:: Requirement ::
Below are the records; collect from them each line containing the string "black".

:: Records shown ::
Content starts

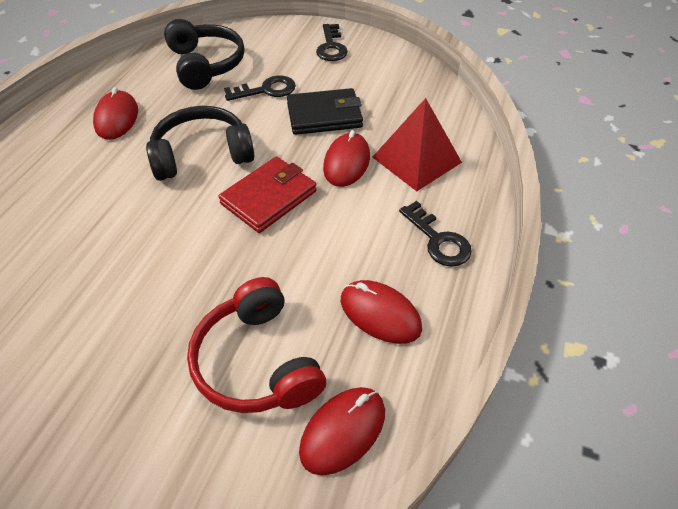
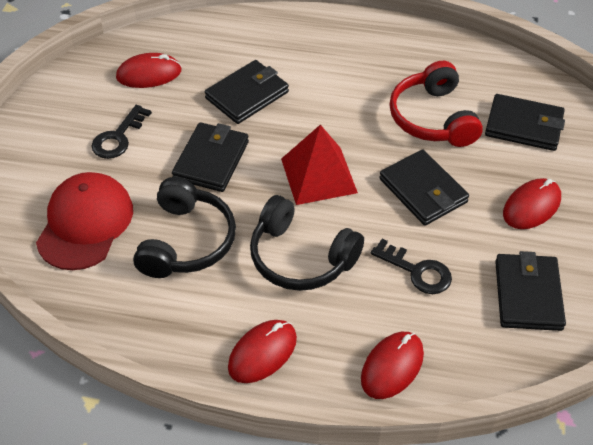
black key: 3 -> 2
black wallet: 1 -> 5
red cap: 0 -> 1
red wallet: 1 -> 0

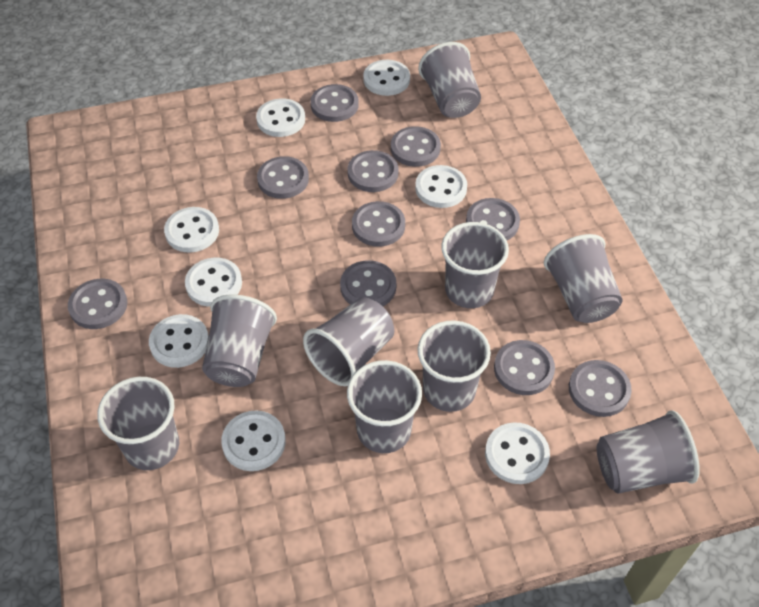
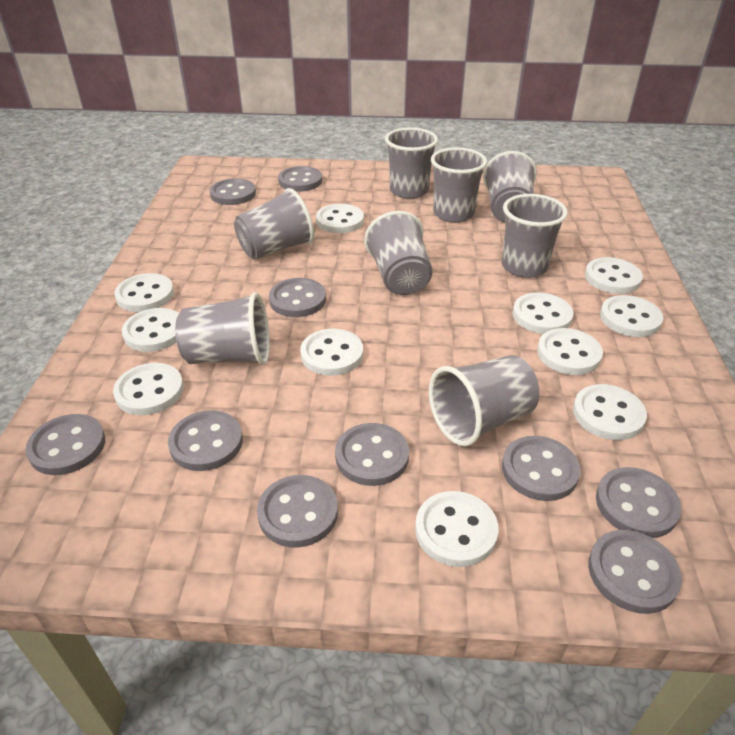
grey cup: 9 -> 8
white button: 8 -> 11

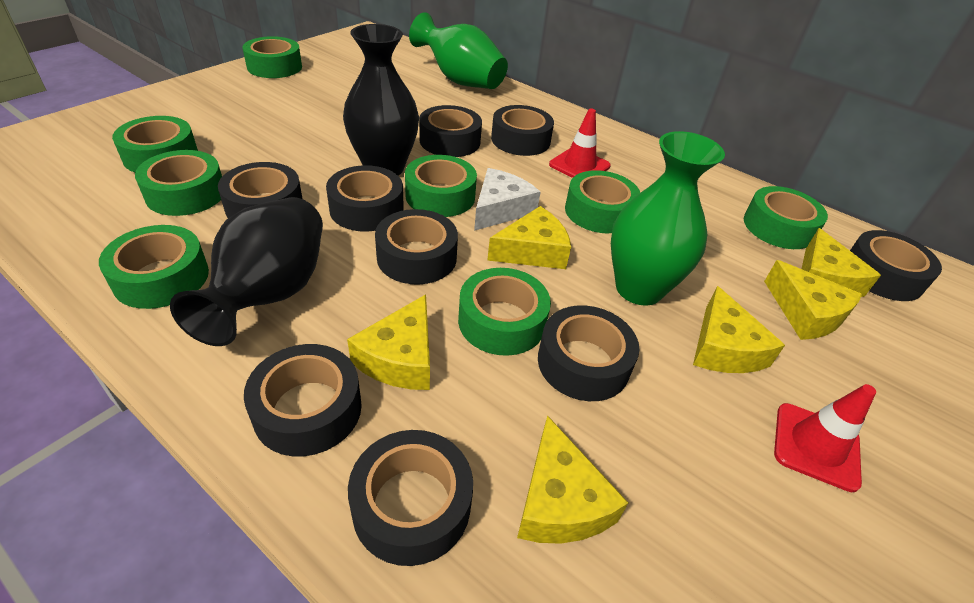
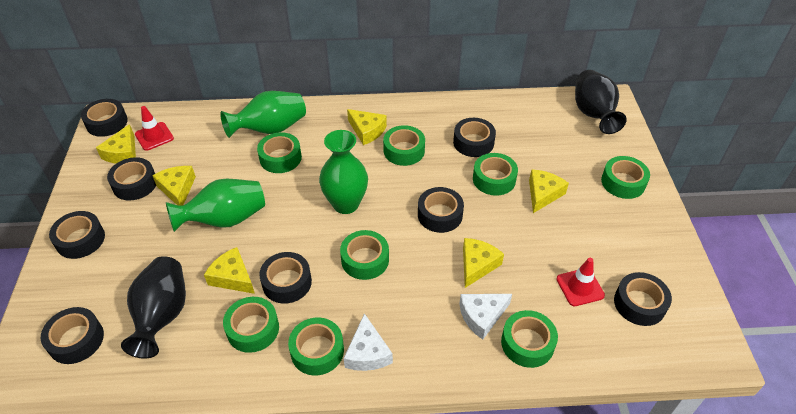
black tape: 9 -> 8
green vase: 2 -> 3
white cheese: 1 -> 2

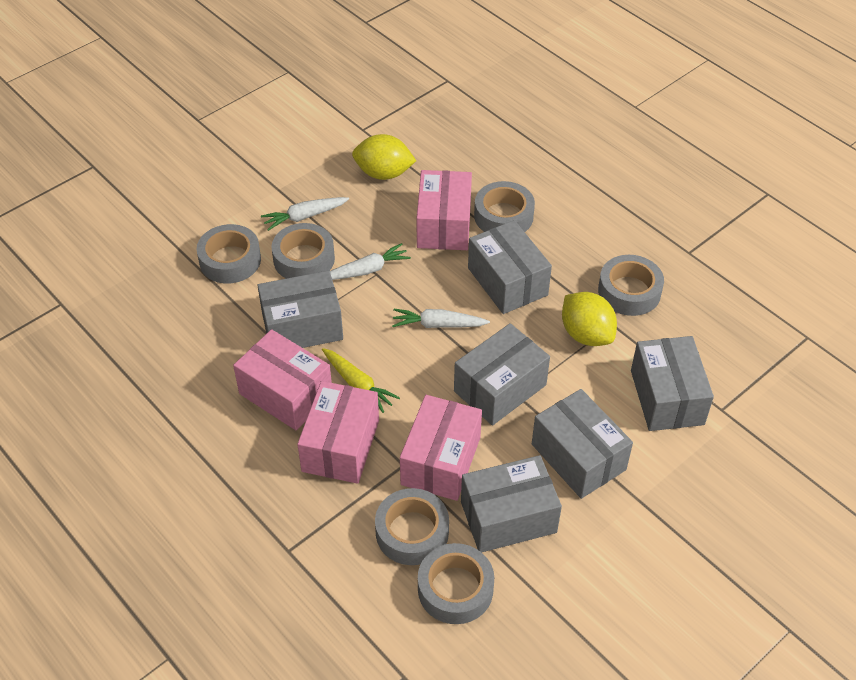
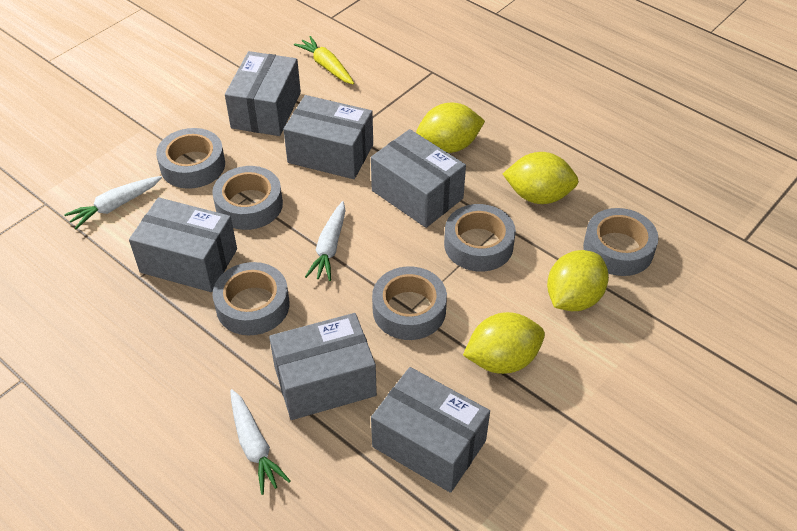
pink box: 4 -> 0
yellow lemon: 2 -> 4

Content ends

:: Solved problem ::
black key: 3 -> 2
black wallet: 1 -> 5
black tape: 9 -> 8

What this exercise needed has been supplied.